Data supplied:
__________
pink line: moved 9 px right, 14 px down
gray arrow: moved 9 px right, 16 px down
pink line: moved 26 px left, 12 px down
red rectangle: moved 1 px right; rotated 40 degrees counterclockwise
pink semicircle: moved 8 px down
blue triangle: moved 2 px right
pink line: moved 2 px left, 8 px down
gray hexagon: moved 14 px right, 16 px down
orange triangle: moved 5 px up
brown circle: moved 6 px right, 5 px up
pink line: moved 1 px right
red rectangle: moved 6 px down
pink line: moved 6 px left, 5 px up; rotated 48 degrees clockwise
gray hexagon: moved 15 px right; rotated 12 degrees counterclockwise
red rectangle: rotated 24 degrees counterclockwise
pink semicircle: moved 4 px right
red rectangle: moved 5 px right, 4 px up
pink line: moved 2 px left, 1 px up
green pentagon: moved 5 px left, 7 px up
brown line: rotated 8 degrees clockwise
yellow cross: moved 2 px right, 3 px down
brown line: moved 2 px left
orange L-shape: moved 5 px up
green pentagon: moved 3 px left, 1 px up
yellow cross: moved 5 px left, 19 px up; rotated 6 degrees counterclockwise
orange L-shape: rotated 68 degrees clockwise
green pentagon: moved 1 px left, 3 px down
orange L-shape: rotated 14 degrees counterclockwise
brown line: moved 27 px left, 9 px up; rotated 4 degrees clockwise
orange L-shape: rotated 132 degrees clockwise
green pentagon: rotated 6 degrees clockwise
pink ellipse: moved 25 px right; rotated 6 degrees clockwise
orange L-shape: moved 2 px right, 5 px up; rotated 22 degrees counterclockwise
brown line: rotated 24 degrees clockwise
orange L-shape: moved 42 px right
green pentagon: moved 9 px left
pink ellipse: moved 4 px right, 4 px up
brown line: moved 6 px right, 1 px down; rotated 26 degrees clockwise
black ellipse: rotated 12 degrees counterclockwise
__________
Short exercise: Rewrite the material above with every instance of "green pentagon" changed to "teal pentagon", leaving everything else as it is.

Reply:
pink line: moved 9 px right, 14 px down
gray arrow: moved 9 px right, 16 px down
pink line: moved 26 px left, 12 px down
red rectangle: moved 1 px right; rotated 40 degrees counterclockwise
pink semicircle: moved 8 px down
blue triangle: moved 2 px right
pink line: moved 2 px left, 8 px down
gray hexagon: moved 14 px right, 16 px down
orange triangle: moved 5 px up
brown circle: moved 6 px right, 5 px up
pink line: moved 1 px right
red rectangle: moved 6 px down
pink line: moved 6 px left, 5 px up; rotated 48 degrees clockwise
gray hexagon: moved 15 px right; rotated 12 degrees counterclockwise
red rectangle: rotated 24 degrees counterclockwise
pink semicircle: moved 4 px right
red rectangle: moved 5 px right, 4 px up
pink line: moved 2 px left, 1 px up
teal pentagon: moved 5 px left, 7 px up
brown line: rotated 8 degrees clockwise
yellow cross: moved 2 px right, 3 px down
brown line: moved 2 px left
orange L-shape: moved 5 px up
teal pentagon: moved 3 px left, 1 px up
yellow cross: moved 5 px left, 19 px up; rotated 6 degrees counterclockwise
orange L-shape: rotated 68 degrees clockwise
teal pentagon: moved 1 px left, 3 px down
orange L-shape: rotated 14 degrees counterclockwise
brown line: moved 27 px left, 9 px up; rotated 4 degrees clockwise
orange L-shape: rotated 132 degrees clockwise
teal pentagon: rotated 6 degrees clockwise
pink ellipse: moved 25 px right; rotated 6 degrees clockwise
orange L-shape: moved 2 px right, 5 px up; rotated 22 degrees counterclockwise
brown line: rotated 24 degrees clockwise
orange L-shape: moved 42 px right
teal pentagon: moved 9 px left
pink ellipse: moved 4 px right, 4 px up
brown line: moved 6 px right, 1 px down; rotated 26 degrees clockwise
black ellipse: rotated 12 degrees counterclockwise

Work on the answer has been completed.